Work to be completed: Beginning with the line that contains "yellow cap: 1 -> 2" and ending with the line that contains "orange phone: 7 -> 8", reproduce the lines of the entries below exactly, omitting pictures.
#### Records to process ####
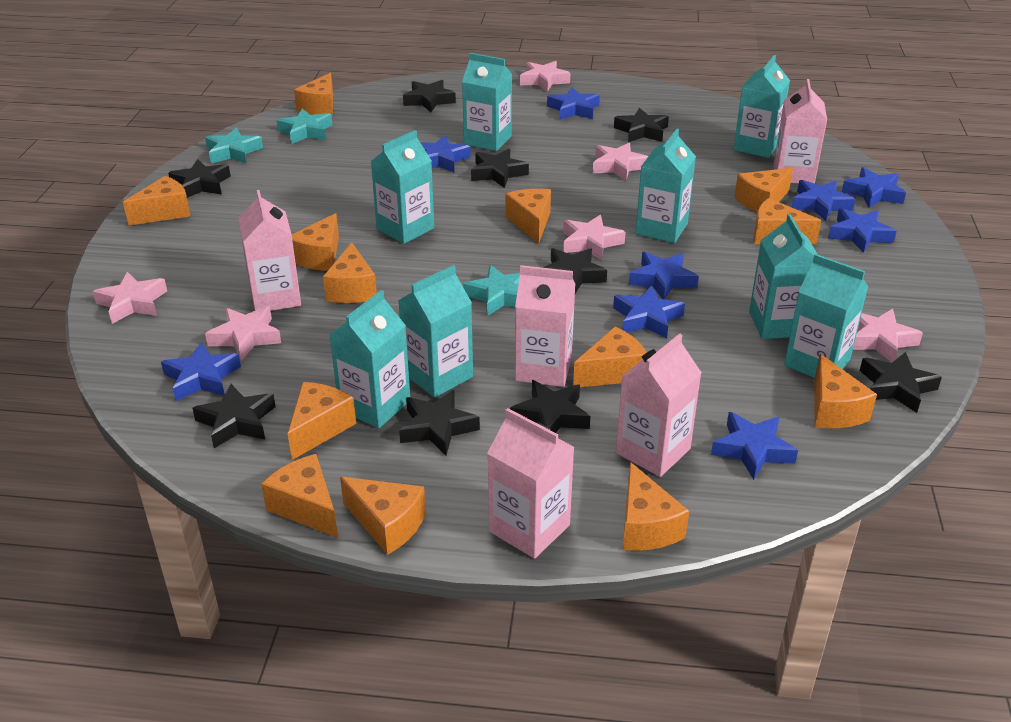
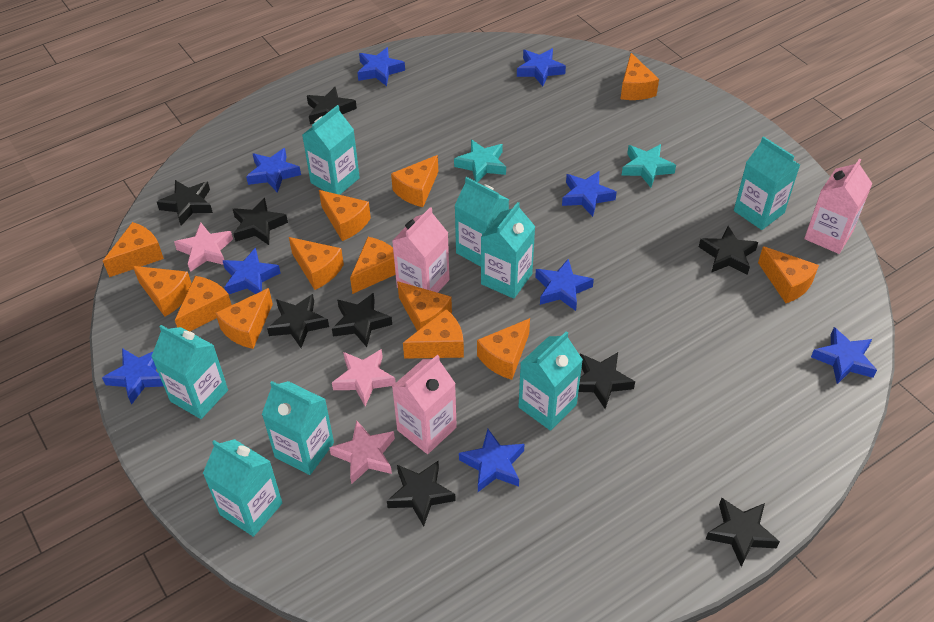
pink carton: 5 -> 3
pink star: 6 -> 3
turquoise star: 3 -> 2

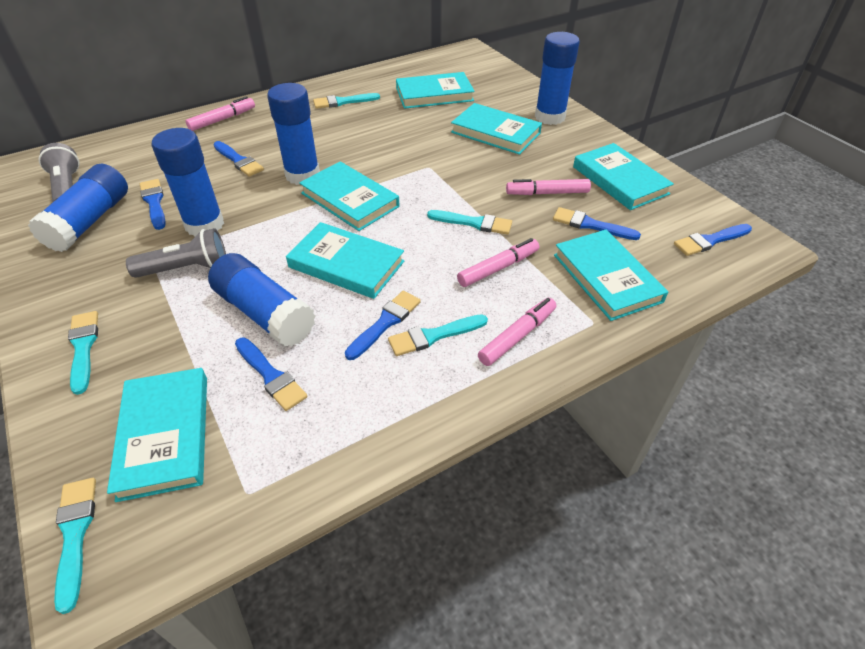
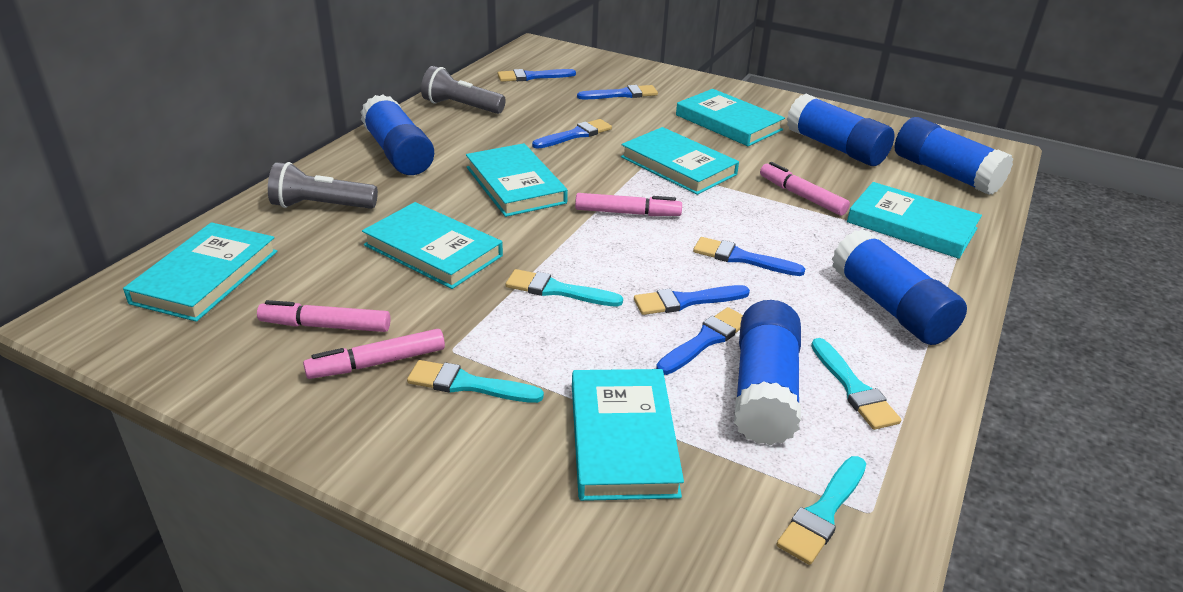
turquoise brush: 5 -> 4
####
#### Records to process ####
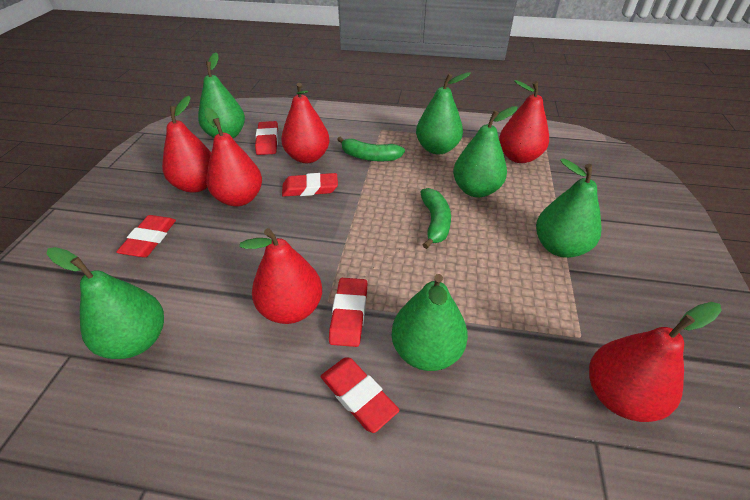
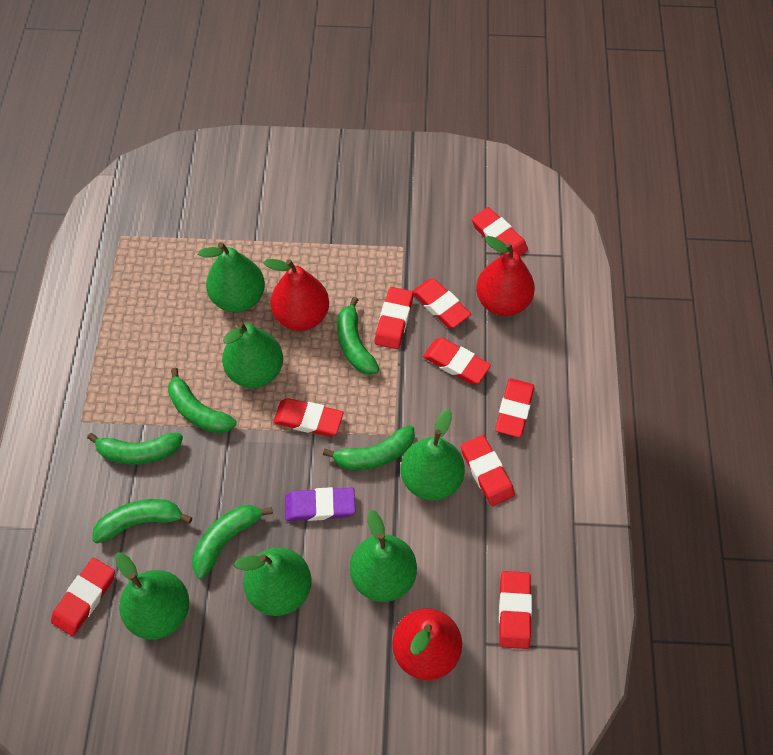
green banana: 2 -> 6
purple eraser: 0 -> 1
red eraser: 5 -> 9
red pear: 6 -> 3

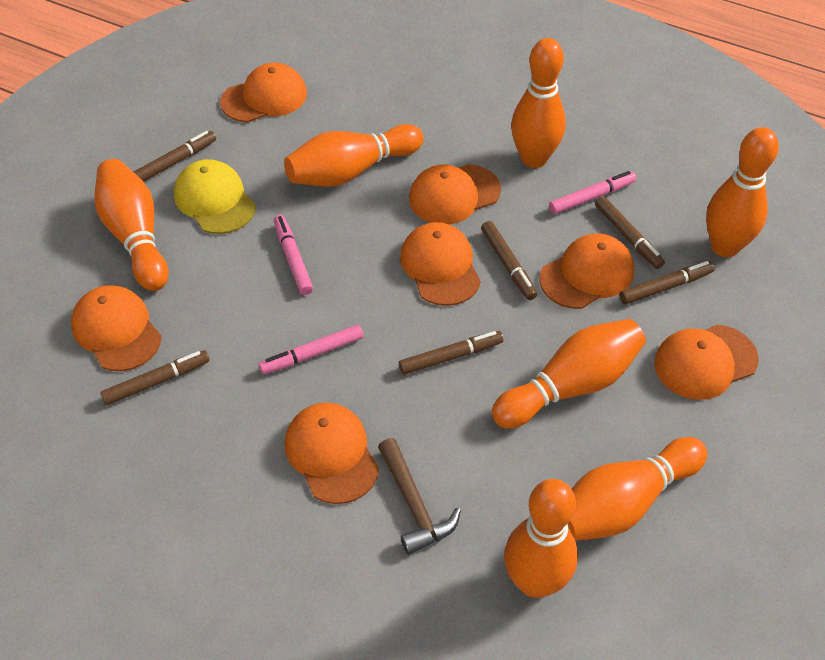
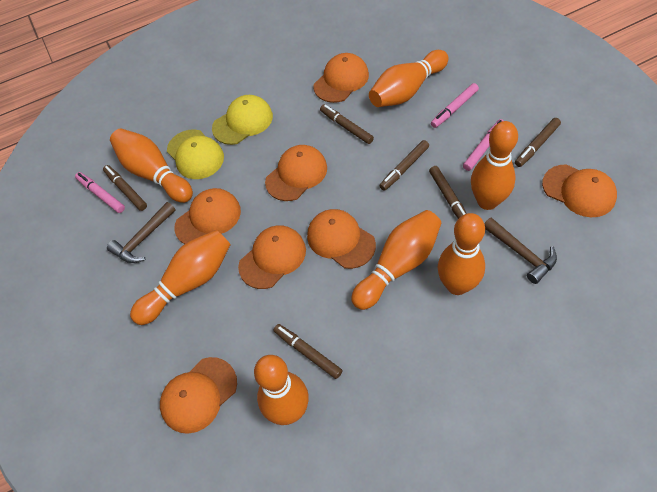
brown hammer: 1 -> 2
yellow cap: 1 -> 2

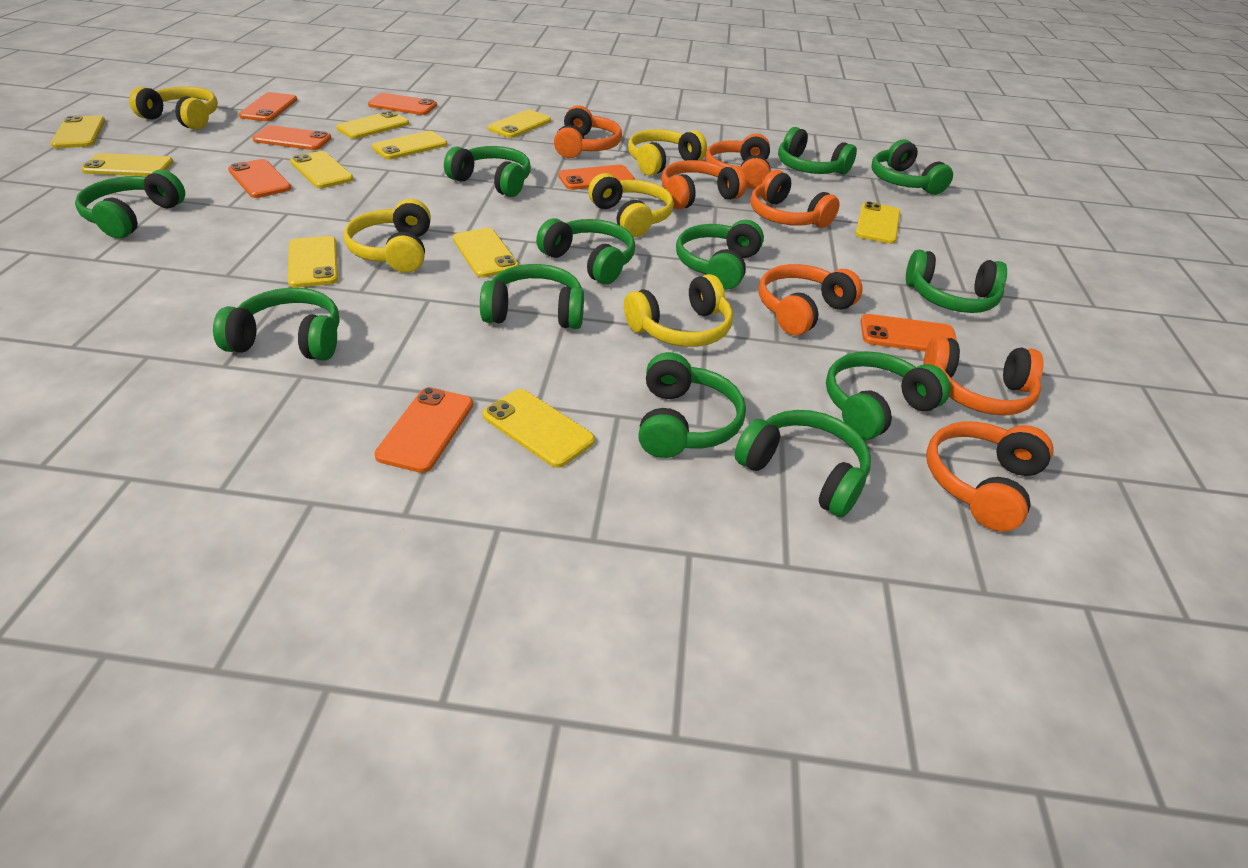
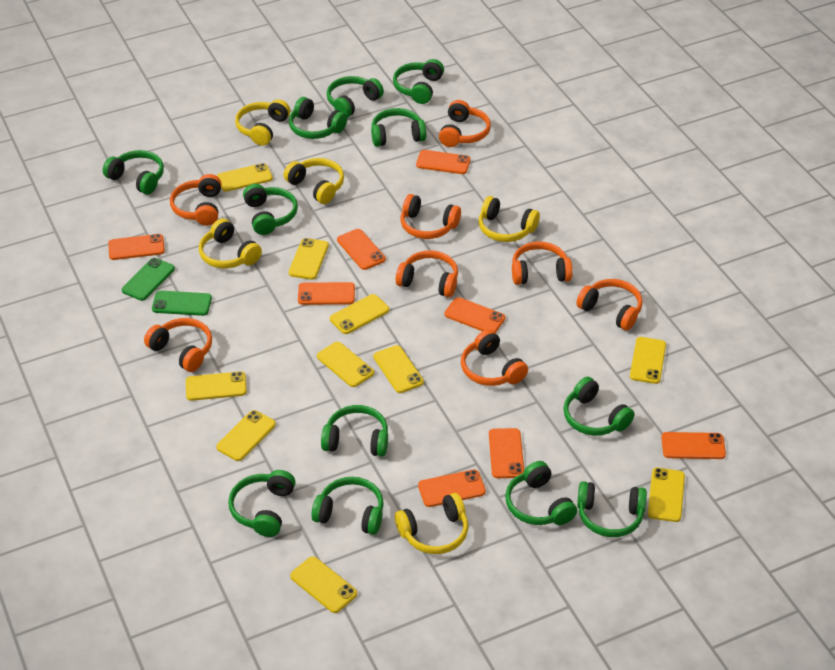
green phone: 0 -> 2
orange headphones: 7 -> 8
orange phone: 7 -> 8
####
Reply:
yellow cap: 1 -> 2

green phone: 0 -> 2
orange headphones: 7 -> 8
orange phone: 7 -> 8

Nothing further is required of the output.